Data items
○ ○ ○

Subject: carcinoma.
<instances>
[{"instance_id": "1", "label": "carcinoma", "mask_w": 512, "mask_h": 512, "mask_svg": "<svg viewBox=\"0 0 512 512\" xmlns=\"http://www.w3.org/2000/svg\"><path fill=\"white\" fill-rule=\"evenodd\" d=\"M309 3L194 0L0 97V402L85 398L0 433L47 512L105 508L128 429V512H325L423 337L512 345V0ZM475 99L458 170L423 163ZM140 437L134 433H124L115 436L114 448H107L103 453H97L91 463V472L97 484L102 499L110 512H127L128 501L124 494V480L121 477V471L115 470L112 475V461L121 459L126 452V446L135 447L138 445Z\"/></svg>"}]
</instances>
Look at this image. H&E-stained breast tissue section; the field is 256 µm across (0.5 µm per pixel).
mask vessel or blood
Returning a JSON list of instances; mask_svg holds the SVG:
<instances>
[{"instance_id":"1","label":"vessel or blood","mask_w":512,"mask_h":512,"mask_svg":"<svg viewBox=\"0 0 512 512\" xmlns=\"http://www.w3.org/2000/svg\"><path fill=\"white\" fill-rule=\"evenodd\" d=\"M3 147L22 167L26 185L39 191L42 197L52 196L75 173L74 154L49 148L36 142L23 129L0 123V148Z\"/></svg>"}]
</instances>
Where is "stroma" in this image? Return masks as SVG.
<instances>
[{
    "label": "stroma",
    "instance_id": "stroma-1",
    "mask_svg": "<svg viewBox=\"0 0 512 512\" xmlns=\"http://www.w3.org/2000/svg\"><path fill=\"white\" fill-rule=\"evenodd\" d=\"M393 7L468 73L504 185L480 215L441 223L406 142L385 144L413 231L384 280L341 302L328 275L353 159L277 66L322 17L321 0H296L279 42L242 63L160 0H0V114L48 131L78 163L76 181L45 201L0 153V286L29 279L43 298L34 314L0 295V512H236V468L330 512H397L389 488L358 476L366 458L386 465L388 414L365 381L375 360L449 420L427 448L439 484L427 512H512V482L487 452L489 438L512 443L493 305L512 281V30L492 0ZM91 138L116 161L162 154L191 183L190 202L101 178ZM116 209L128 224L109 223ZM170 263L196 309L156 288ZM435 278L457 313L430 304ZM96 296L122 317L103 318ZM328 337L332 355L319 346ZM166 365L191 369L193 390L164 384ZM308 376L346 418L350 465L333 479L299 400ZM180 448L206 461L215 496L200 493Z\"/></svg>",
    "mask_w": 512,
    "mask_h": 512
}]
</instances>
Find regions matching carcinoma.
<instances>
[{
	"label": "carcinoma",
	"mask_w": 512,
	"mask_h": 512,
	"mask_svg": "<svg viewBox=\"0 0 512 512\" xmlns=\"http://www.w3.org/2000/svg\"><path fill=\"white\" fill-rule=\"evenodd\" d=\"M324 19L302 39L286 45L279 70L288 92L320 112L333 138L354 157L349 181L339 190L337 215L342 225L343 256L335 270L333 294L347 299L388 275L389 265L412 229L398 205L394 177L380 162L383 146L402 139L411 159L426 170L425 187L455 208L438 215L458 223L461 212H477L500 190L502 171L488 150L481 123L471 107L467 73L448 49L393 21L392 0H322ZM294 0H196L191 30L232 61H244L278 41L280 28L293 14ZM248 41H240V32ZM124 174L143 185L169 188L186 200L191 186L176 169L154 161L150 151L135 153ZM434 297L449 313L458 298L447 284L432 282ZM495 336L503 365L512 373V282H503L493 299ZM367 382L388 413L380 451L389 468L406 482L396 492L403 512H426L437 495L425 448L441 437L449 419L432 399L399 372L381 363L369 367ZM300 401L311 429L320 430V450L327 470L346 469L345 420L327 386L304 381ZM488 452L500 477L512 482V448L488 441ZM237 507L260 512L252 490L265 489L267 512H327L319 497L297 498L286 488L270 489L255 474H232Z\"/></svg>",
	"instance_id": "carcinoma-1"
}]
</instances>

○ ○ ○

§ YOUR GOAL: Above are the records; please copy exactly their first line and each line after it through the line containing "Look at this", and no line after that.

§ RESPONSE TO THE EXERCISE:
Subject: carcinoma.
<instances>
[{"instance_id": "1", "label": "carcinoma", "mask_w": 512, "mask_h": 512, "mask_svg": "<svg viewBox=\"0 0 512 512\" xmlns=\"http://www.w3.org/2000/svg\"><path fill=\"white\" fill-rule=\"evenodd\" d=\"M309 3L194 0L0 97V402L85 398L0 433L47 512L105 508L128 429V512H325L423 337L512 345V0ZM475 99L458 170L423 163ZM140 437L134 433H124L115 436L114 448H107L103 453H97L91 463V472L97 484L102 499L110 512H127L128 501L124 494V480L121 477V471L115 470L112 475V461L121 459L126 452V446L135 447L138 445Z\"/></svg>"}]
</instances>
Look at this image. H&E-stained breast tissue section; the field is 256 µm across (0.5 µm per pixel).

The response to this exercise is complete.